#### [Activity]
Quote the records below word for word, please, from the very first line through the one that contains "RGB3 pin B: none -> D6", and nothing beyond it.

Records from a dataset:
..........
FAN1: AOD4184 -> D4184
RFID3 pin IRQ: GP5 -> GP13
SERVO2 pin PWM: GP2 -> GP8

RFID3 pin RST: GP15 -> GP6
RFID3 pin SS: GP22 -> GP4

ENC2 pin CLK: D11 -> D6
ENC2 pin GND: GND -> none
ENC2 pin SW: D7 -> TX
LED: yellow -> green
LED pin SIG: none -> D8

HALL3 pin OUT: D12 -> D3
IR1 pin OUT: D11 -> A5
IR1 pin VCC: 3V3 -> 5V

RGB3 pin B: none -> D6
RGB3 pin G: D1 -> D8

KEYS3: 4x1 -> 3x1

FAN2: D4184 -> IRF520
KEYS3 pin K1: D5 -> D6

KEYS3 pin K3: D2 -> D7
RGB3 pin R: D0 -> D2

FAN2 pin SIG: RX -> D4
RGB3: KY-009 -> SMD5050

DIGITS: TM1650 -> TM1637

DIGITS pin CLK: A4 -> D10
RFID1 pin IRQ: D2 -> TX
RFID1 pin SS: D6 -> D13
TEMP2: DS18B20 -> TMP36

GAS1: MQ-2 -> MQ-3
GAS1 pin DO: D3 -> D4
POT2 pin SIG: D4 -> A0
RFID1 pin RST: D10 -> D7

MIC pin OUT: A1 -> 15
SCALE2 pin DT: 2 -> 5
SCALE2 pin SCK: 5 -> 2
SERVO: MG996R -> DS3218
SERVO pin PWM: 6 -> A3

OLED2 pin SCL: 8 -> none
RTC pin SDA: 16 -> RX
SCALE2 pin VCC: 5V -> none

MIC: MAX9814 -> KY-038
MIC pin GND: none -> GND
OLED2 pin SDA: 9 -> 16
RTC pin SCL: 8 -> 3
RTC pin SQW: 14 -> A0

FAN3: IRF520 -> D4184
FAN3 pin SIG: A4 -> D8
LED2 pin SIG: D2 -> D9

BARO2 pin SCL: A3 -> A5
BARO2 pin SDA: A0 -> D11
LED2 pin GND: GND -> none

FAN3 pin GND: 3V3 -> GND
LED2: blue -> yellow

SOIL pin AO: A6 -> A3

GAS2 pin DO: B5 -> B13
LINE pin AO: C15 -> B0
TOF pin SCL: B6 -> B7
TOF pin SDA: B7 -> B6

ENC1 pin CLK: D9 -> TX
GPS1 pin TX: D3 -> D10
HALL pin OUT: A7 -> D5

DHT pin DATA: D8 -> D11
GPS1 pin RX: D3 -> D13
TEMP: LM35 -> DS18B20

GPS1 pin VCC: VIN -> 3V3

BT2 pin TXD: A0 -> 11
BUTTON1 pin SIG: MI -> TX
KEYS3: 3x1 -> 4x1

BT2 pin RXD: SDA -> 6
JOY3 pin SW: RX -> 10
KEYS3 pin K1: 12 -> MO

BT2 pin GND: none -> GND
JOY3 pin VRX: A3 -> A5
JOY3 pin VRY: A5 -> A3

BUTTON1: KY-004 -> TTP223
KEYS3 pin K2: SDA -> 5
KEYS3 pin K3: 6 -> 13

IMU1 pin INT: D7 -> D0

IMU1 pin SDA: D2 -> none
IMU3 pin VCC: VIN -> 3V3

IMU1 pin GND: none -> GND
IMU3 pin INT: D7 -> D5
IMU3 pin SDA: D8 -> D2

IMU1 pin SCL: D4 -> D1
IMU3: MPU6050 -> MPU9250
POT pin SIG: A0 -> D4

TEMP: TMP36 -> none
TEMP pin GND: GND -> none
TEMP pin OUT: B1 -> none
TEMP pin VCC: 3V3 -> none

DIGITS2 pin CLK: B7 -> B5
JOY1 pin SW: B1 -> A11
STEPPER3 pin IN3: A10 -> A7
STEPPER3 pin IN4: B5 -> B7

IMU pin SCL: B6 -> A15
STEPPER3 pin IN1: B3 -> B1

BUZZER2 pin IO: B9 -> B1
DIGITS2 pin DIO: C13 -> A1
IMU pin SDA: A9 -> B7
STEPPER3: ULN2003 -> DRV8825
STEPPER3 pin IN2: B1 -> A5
..........
#### [Exercise solution]
FAN1: AOD4184 -> D4184
RFID3 pin IRQ: GP5 -> GP13
SERVO2 pin PWM: GP2 -> GP8

RFID3 pin RST: GP15 -> GP6
RFID3 pin SS: GP22 -> GP4

ENC2 pin CLK: D11 -> D6
ENC2 pin GND: GND -> none
ENC2 pin SW: D7 -> TX
LED: yellow -> green
LED pin SIG: none -> D8

HALL3 pin OUT: D12 -> D3
IR1 pin OUT: D11 -> A5
IR1 pin VCC: 3V3 -> 5V

RGB3 pin B: none -> D6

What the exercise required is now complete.